▶ [What you will do]:
Below are records; print only the lines from the line containing "building: [310,48,357,100] -> none" to the end, both included, reproduced exactly and without the pictures.

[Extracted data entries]
┌──
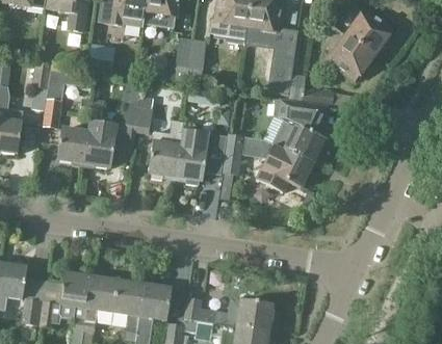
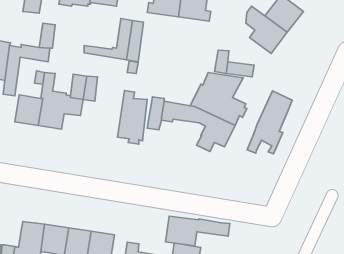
building: [275,51,295,99] -> none
building: [150,120,184,178] -> none
building: none -> [247,91,292,154]
building: none -> [165,216,230,246]

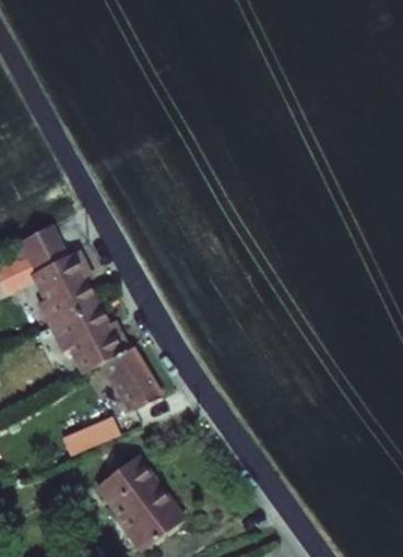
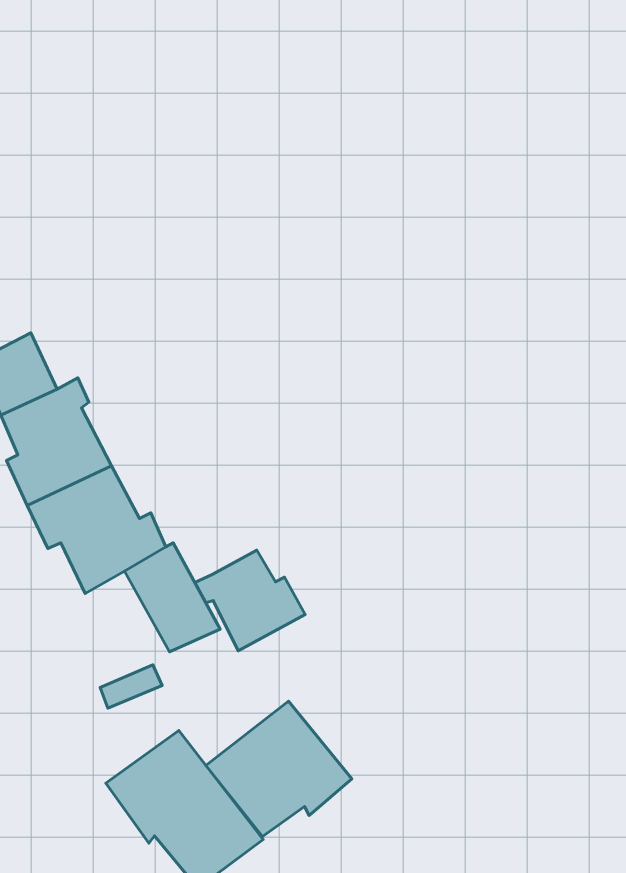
building: none -> [195,550,305,651]
building: none -> [206,701,352,836]

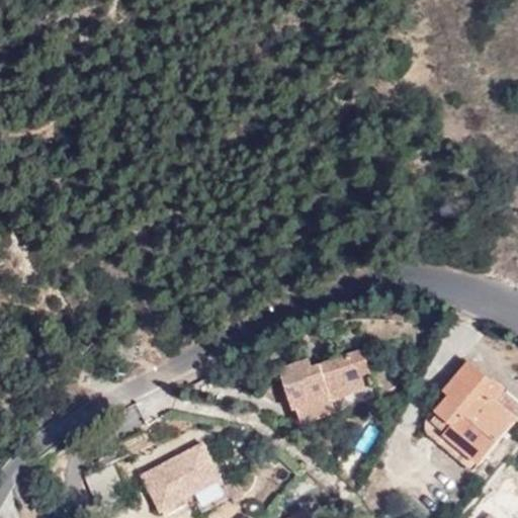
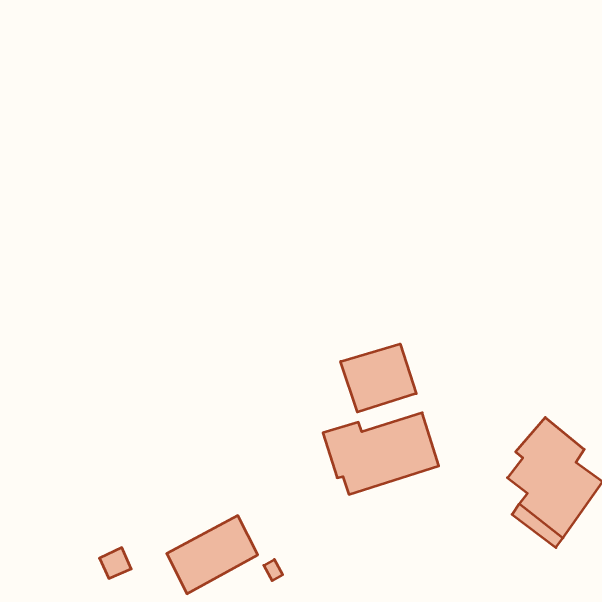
building: none -> [341,344,416,412]

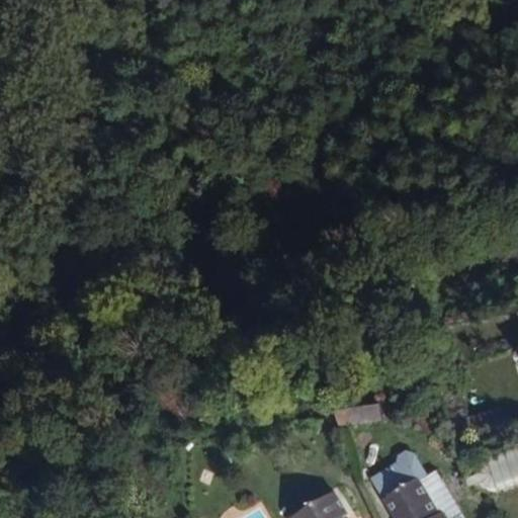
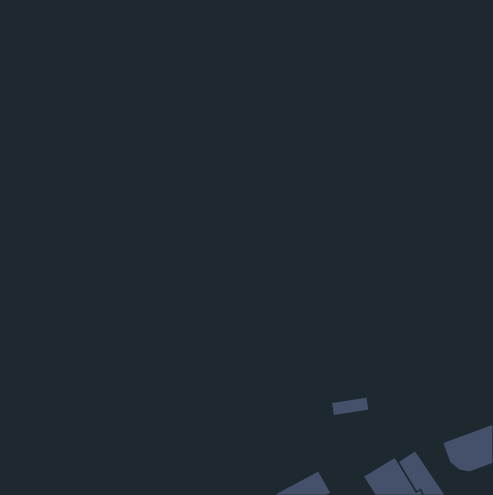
building: [366,447,428,498] -> none

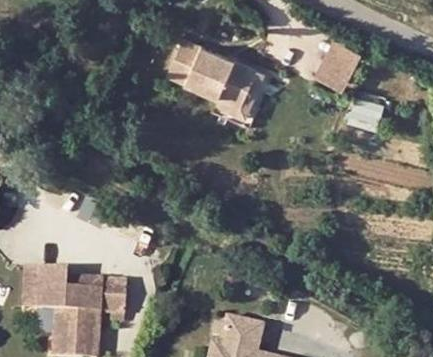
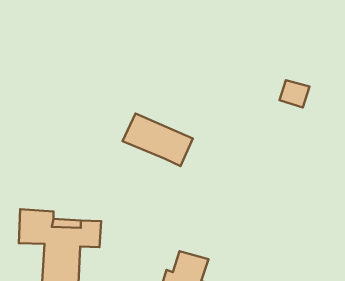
building: [310,48,357,100] -> none
building: [168,49,255,114] -> [122,114,193,166]

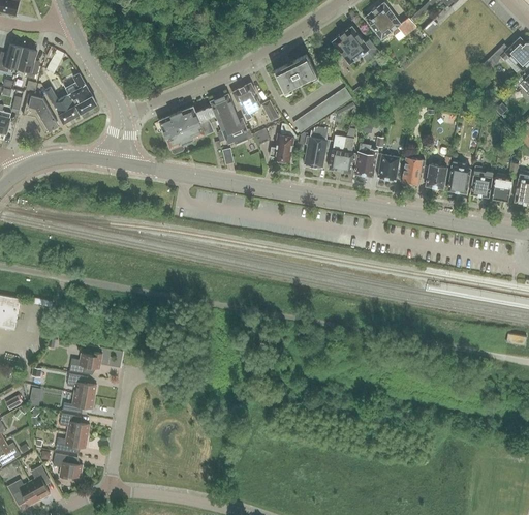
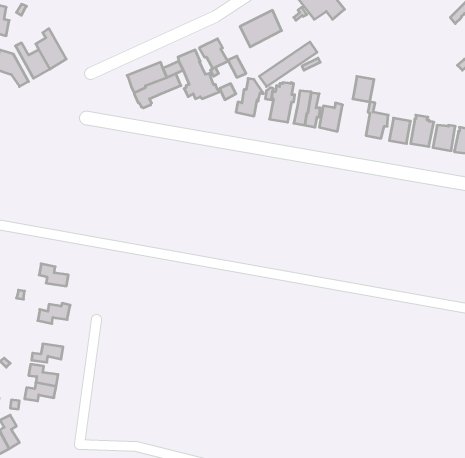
building: [378,154,400,180] -> [353,76,374,102]
building: [66,373,96,396] -> [39,264,68,286]
building: [52,453,82,478] -> none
└──
▶ [Task answer]:
building: [310,48,357,100] -> none
building: [168,49,255,114] -> [122,114,193,166]

building: [378,154,400,180] -> [353,76,374,102]
building: [66,373,96,396] -> [39,264,68,286]
building: [52,453,82,478] -> none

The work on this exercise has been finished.